Task item:
Set down all of the data that follows word for word, without the images.

Input data:
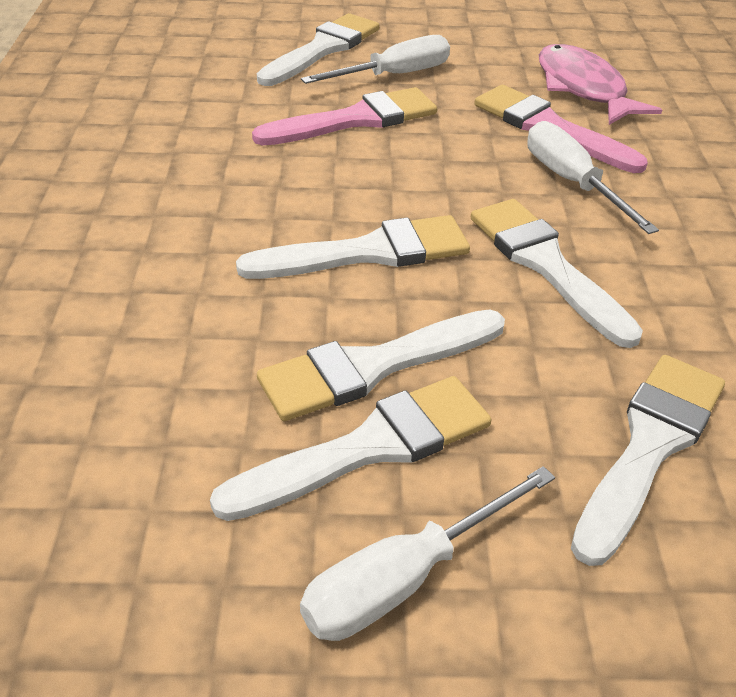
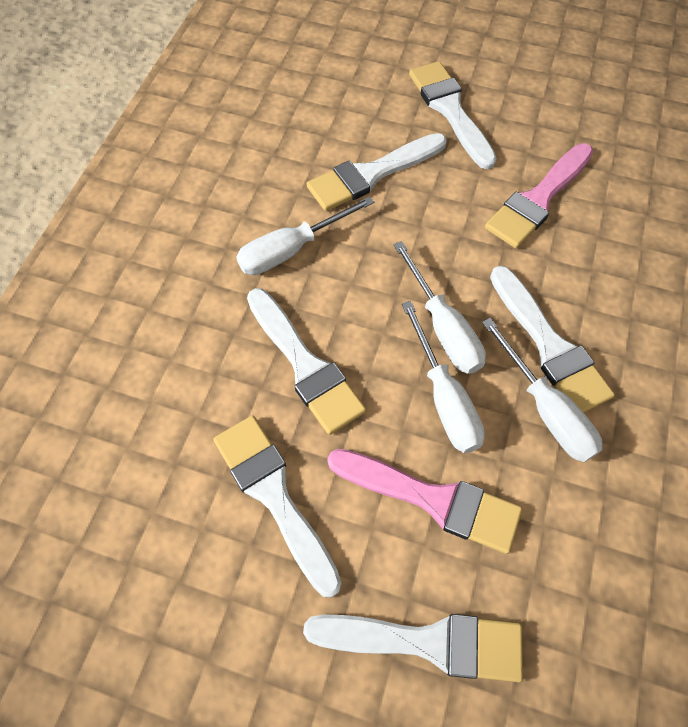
pink fish: 1 -> 0
white screwdriver: 3 -> 4

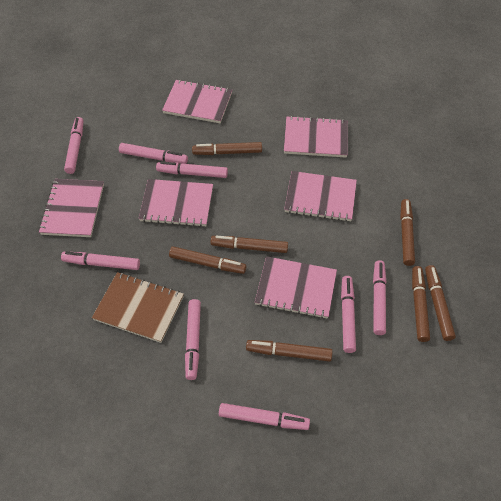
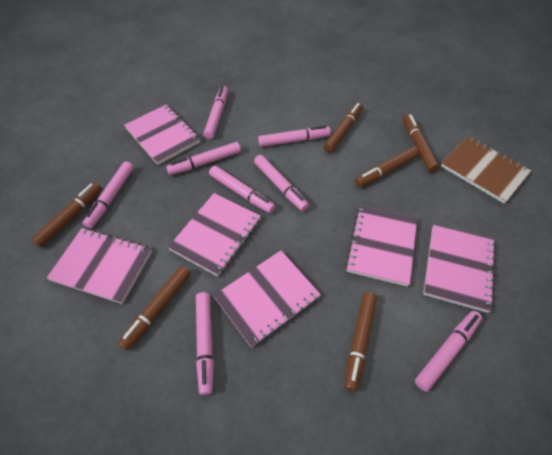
brown marker: 7 -> 6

Answer space:
pink fish: 1 -> 0
white screwdriver: 3 -> 4

brown marker: 7 -> 6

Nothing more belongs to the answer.